* _Exercise_:
Copy out every line of the listing below verbatim, without any change.

Collection entries
******

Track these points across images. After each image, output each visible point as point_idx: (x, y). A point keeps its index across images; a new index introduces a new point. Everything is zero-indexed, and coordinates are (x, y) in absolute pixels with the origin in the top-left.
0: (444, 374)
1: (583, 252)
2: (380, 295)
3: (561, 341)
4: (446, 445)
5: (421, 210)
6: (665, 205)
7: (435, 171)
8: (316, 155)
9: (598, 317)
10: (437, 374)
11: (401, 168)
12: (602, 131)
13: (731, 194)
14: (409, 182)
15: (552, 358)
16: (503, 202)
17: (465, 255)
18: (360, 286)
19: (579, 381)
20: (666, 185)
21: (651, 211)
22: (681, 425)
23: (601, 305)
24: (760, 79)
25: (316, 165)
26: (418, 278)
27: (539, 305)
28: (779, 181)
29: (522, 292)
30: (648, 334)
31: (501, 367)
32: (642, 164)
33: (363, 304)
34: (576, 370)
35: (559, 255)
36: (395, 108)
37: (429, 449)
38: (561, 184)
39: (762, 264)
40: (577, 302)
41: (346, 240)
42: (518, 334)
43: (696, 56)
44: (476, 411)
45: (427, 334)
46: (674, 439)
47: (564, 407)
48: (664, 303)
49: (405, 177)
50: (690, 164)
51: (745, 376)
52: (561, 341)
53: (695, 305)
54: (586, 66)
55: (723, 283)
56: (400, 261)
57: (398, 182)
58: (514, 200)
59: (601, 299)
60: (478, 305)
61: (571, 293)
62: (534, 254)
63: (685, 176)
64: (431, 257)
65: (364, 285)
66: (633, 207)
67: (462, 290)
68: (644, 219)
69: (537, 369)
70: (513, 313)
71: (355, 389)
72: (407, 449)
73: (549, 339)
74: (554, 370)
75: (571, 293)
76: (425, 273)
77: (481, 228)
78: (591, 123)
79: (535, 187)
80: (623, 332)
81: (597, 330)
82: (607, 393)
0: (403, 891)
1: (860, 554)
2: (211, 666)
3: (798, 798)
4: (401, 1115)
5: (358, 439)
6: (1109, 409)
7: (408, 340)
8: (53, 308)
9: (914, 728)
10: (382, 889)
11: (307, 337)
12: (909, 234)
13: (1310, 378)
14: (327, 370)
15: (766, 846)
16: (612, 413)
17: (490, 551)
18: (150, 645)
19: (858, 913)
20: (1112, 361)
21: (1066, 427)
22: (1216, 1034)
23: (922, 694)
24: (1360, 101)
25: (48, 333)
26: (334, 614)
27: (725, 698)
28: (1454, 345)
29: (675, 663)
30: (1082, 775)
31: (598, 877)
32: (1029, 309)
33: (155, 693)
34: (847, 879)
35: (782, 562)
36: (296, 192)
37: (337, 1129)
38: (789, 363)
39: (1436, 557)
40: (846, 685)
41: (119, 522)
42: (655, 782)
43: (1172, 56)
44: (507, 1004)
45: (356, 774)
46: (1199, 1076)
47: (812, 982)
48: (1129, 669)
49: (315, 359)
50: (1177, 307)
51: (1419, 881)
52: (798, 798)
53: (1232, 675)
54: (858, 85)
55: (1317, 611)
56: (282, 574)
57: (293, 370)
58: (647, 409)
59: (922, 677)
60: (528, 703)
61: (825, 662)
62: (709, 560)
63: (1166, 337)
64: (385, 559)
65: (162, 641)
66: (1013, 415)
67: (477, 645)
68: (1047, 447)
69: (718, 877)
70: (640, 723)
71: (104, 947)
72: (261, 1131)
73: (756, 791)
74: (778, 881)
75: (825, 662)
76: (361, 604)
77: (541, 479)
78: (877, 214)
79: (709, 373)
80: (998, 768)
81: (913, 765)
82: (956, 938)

******

* _Solution to this task_:
Track these points across images. After each image, output each visible point as point_idx: (x, y). A point keeps its index across images; a new index introduces a new point. Everything is zero-indexed, and coordinates are (x, y) in absolute pixels with the origin in the top-left.
0: (444, 374)
1: (583, 252)
2: (380, 295)
3: (561, 341)
4: (446, 445)
5: (421, 210)
6: (665, 205)
7: (435, 171)
8: (316, 155)
9: (598, 317)
10: (437, 374)
11: (401, 168)
12: (602, 131)
13: (731, 194)
14: (409, 182)
15: (552, 358)
16: (503, 202)
17: (465, 255)
18: (360, 286)
19: (579, 381)
20: (666, 185)
21: (651, 211)
22: (681, 425)
23: (601, 305)
24: (760, 79)
25: (316, 165)
26: (418, 278)
27: (539, 305)
28: (779, 181)
29: (522, 292)
30: (648, 334)
31: (501, 367)
32: (642, 164)
33: (363, 304)
34: (576, 370)
35: (559, 255)
36: (395, 108)
37: (429, 449)
38: (561, 184)
39: (762, 264)
40: (577, 302)
41: (346, 240)
42: (518, 334)
43: (696, 56)
44: (476, 411)
45: (427, 334)
46: (674, 439)
47: (564, 407)
48: (664, 303)
49: (405, 177)
50: (690, 164)
51: (745, 376)
52: (561, 341)
53: (695, 305)
54: (586, 66)
55: (723, 283)
56: (400, 261)
57: (398, 182)
58: (514, 200)
59: (601, 299)
60: (478, 305)
61: (571, 293)
62: (534, 254)
63: (685, 176)
64: (431, 257)
65: (364, 285)
66: (633, 207)
67: (462, 290)
68: (644, 219)
69: (537, 369)
70: (513, 313)
71: (355, 389)
72: (407, 449)
73: (549, 339)
74: (554, 370)
75: (571, 293)
76: (425, 273)
77: (481, 228)
78: (591, 123)
79: (535, 187)
80: (623, 332)
81: (597, 330)
82: (607, 393)
0: (403, 891)
1: (860, 554)
2: (211, 666)
3: (798, 798)
4: (401, 1115)
5: (358, 439)
6: (1109, 409)
7: (408, 340)
8: (53, 308)
9: (914, 728)
10: (382, 889)
11: (307, 337)
12: (909, 234)
13: (1310, 378)
14: (327, 370)
15: (766, 846)
16: (612, 413)
17: (490, 551)
18: (150, 645)
19: (858, 913)
20: (1112, 361)
21: (1066, 427)
22: (1216, 1034)
23: (922, 694)
24: (1360, 101)
25: (48, 333)
26: (334, 614)
27: (725, 698)
28: (1454, 345)
29: (675, 663)
30: (1082, 775)
31: (598, 877)
32: (1029, 309)
33: (155, 693)
34: (847, 879)
35: (782, 562)
36: (296, 192)
37: (337, 1129)
38: (789, 363)
39: (1436, 557)
40: (846, 685)
41: (119, 522)
42: (655, 782)
43: (1172, 56)
44: (507, 1004)
45: (356, 774)
46: (1199, 1076)
47: (812, 982)
48: (1129, 669)
49: (315, 359)
50: (1177, 307)
51: (1419, 881)
52: (798, 798)
53: (1232, 675)
54: (858, 85)
55: (1317, 611)
56: (282, 574)
57: (293, 370)
58: (647, 409)
59: (922, 677)
60: (528, 703)
61: (825, 662)
62: (709, 560)
63: (1166, 337)
64: (385, 559)
65: (162, 641)
66: (1013, 415)
67: (477, 645)
68: (1047, 447)
69: (718, 877)
70: (640, 723)
71: (104, 947)
72: (261, 1131)
73: (756, 791)
74: (778, 881)
75: (825, 662)
76: (361, 604)
77: (541, 479)
78: (877, 214)
79: (709, 373)
80: (998, 768)
81: (913, 765)
82: (956, 938)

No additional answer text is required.